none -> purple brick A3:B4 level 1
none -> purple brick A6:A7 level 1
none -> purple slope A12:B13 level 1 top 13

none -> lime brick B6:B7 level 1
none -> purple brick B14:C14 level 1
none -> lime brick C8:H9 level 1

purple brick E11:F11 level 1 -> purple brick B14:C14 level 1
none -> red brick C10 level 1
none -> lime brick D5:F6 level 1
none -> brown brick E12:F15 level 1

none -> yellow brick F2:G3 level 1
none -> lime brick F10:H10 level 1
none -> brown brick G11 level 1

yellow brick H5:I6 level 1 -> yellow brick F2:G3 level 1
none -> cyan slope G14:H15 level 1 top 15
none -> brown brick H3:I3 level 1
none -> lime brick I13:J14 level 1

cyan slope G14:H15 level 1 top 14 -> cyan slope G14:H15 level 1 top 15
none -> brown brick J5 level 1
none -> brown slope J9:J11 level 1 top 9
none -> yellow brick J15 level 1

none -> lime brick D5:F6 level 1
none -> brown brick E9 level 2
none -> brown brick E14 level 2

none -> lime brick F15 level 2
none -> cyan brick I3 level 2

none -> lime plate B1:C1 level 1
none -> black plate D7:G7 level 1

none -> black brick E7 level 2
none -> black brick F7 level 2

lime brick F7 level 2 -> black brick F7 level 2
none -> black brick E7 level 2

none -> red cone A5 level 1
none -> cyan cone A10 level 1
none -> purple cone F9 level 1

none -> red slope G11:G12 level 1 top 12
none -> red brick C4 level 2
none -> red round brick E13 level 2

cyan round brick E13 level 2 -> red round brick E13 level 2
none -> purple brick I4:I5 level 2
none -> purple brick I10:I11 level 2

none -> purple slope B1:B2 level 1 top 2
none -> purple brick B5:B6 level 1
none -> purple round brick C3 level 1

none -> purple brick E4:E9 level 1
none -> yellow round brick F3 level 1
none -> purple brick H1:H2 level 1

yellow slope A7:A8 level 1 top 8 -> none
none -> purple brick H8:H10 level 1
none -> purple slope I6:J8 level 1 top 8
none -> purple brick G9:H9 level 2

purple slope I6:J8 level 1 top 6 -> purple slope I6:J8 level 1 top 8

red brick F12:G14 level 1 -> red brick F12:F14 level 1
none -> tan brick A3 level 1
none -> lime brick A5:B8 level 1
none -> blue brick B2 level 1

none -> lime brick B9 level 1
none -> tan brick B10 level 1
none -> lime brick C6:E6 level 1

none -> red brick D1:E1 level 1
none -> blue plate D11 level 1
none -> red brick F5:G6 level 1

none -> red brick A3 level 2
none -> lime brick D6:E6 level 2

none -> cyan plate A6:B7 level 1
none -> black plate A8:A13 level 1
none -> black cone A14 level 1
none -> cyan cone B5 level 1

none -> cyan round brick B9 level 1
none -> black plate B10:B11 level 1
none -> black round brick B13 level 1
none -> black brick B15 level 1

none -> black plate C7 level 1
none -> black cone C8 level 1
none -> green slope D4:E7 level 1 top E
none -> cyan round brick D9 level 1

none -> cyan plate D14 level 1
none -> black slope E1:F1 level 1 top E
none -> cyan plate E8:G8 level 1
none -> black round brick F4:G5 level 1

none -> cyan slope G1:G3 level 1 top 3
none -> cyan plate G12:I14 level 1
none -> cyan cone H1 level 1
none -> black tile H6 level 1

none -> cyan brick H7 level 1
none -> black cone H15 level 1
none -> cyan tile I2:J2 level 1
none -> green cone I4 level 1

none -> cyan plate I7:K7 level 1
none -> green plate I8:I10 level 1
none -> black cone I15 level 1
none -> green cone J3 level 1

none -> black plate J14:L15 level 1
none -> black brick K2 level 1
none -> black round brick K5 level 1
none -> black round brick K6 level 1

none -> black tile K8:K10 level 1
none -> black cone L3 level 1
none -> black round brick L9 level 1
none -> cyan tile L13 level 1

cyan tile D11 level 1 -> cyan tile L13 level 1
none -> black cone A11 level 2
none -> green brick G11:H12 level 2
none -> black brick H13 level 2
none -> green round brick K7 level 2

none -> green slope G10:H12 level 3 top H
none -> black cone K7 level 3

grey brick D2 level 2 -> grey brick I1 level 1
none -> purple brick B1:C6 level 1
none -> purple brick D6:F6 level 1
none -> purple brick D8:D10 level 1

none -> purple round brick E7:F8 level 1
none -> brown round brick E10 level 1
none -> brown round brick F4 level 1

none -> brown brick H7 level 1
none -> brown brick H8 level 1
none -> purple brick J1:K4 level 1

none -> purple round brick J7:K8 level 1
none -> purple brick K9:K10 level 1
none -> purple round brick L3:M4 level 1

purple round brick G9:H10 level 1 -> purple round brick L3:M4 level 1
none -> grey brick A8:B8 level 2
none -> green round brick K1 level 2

##########

- **Action item**: Please return every line of the records above that contains the word "green".

- **Expected answer**:
none -> green slope D4:E7 level 1 top E
none -> green cone I4 level 1
none -> green plate I8:I10 level 1
none -> green cone J3 level 1
none -> green brick G11:H12 level 2
none -> green round brick K7 level 2
none -> green slope G10:H12 level 3 top H
none -> green round brick K1 level 2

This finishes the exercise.